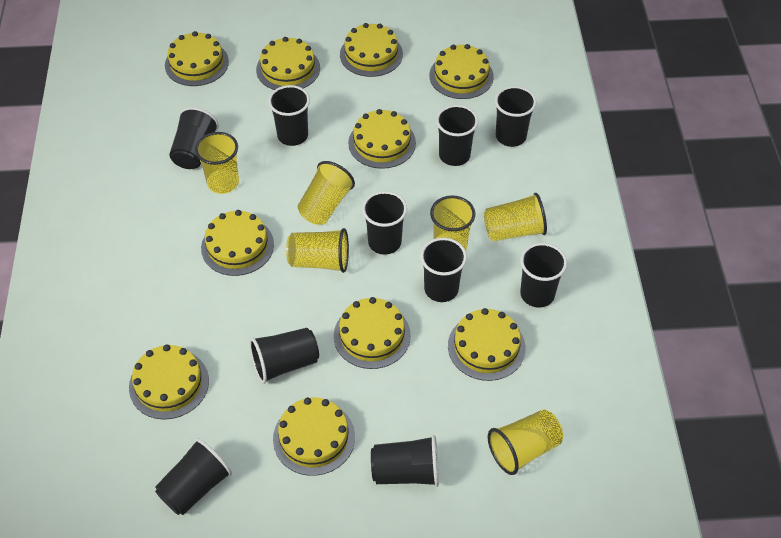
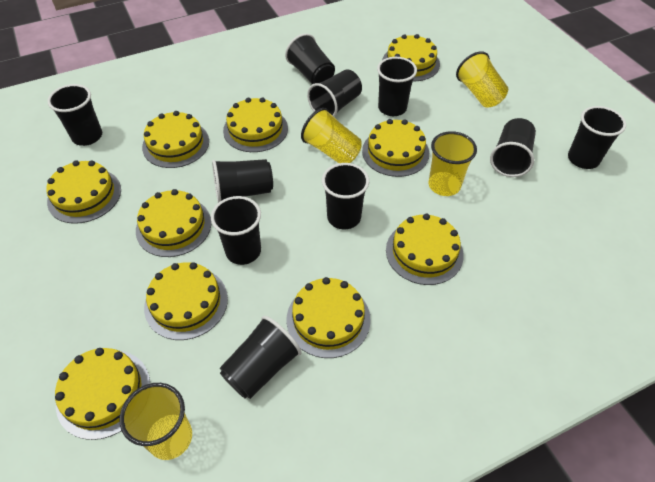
yellow cup: 6 -> 4

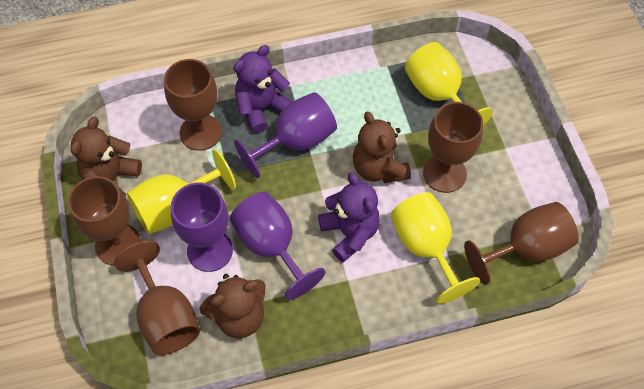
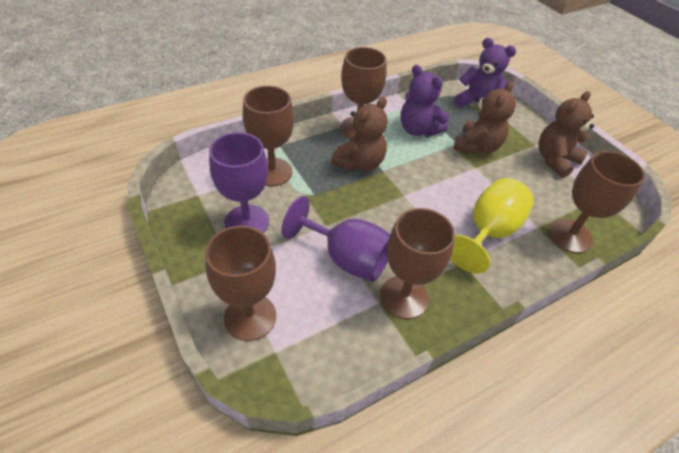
purple goblet: 3 -> 2
yellow goblet: 3 -> 1

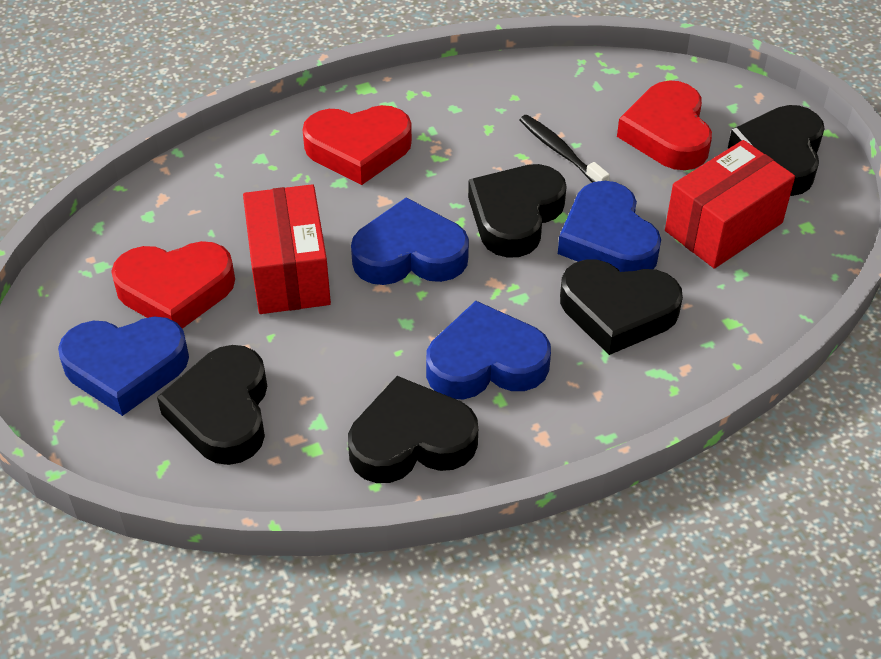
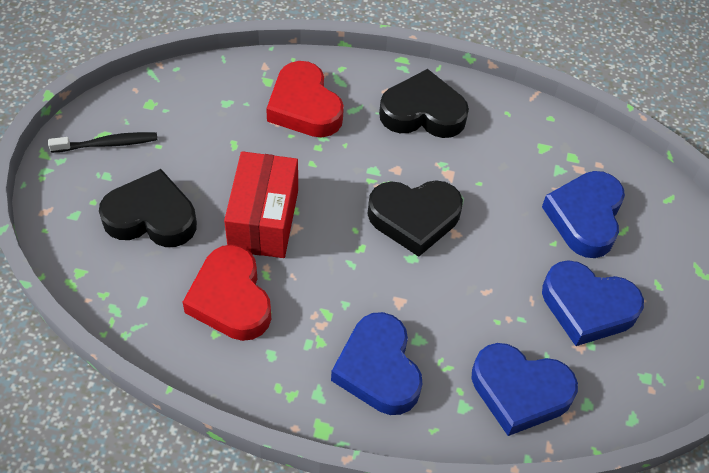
black heart: 5 -> 3
red box: 2 -> 1
red heart: 3 -> 2

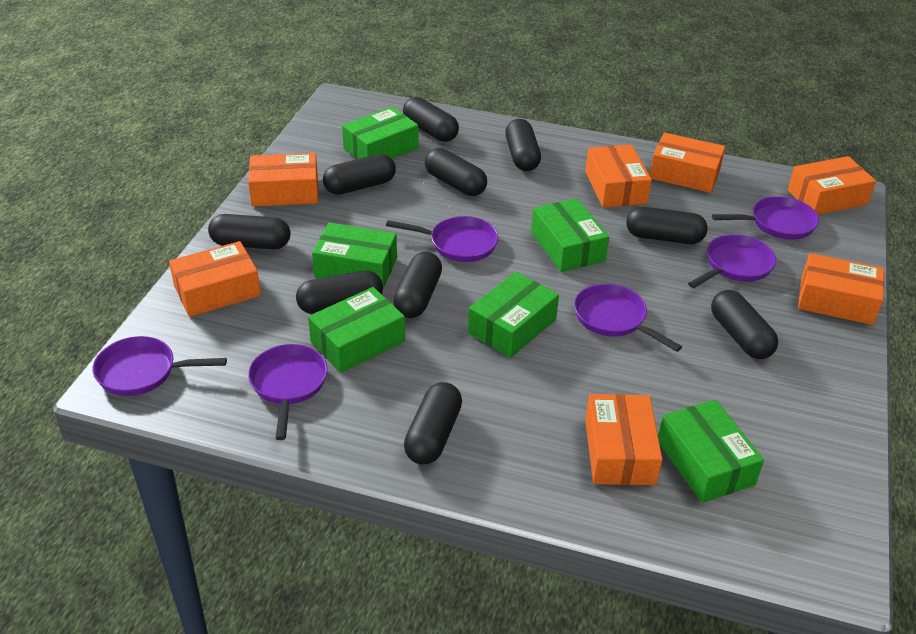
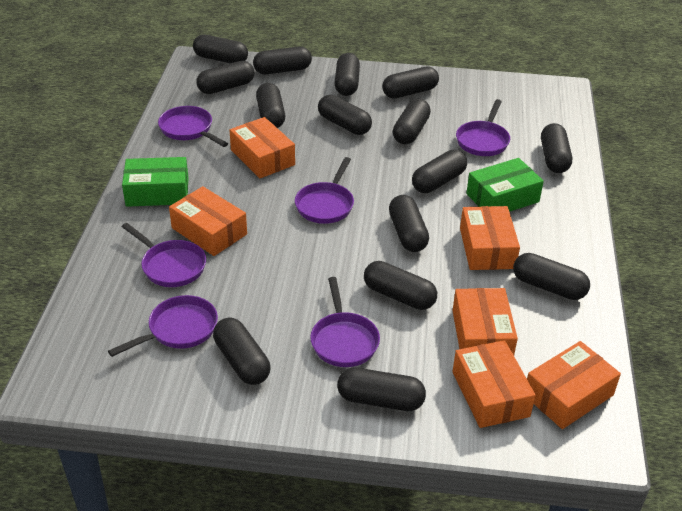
black capsule: 10 -> 15
green box: 6 -> 2
orange box: 7 -> 6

※

Problem requirements: The records are to be duplicated in full and exactly, with images left out.

Expected answer:
yellow cup: 6 -> 4

purple goblet: 3 -> 2
yellow goblet: 3 -> 1

black heart: 5 -> 3
red box: 2 -> 1
red heart: 3 -> 2

black capsule: 10 -> 15
green box: 6 -> 2
orange box: 7 -> 6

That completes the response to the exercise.